• Work task:
Could you give the data that follows again exactly, without its pictures?

• Data section:
┌────────

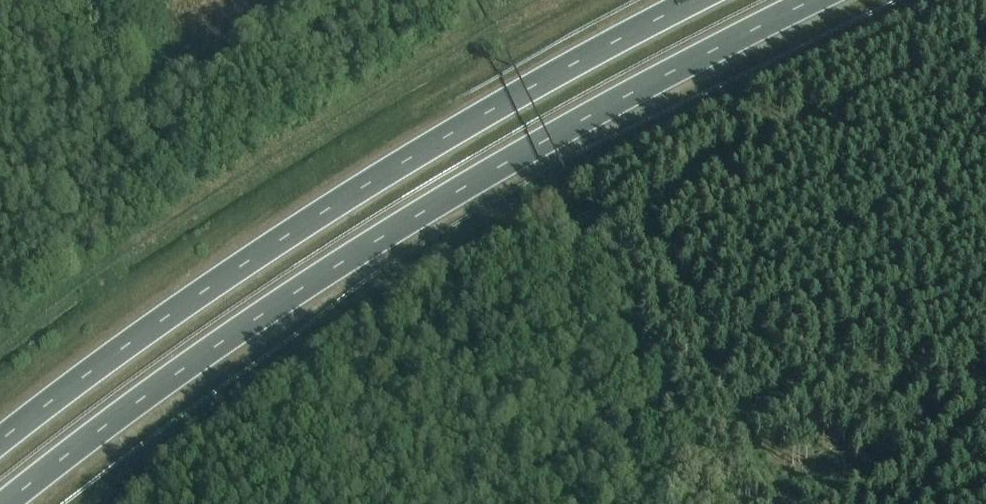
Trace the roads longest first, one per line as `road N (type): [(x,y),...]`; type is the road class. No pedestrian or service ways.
road 1 (trunk): [(6,503),(236,329),(651,80),(814,0)]
road 2 (trunk): [(701,0),(358,190),(218,282),(0,445)]

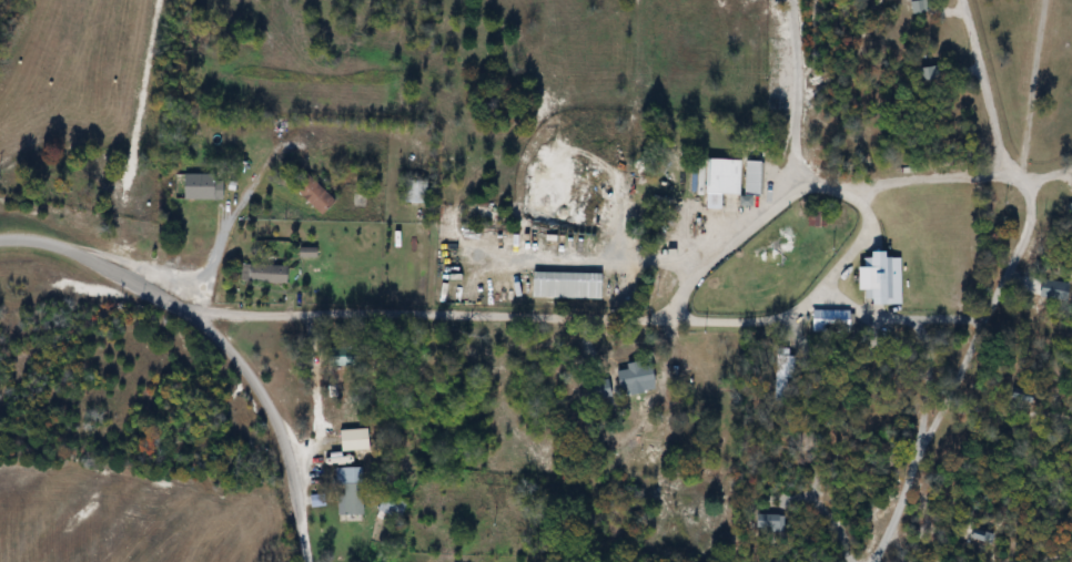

└────────

• Task output:
Trace the roads longest first, one per line as `road N (type): [(x,y),...]`; type is the road class. No pedestrian or service ways.
road 1 (trunk): [(6,503),(236,329),(651,80),(814,0)]
road 2 (trunk): [(701,0),(358,190),(218,282),(0,445)]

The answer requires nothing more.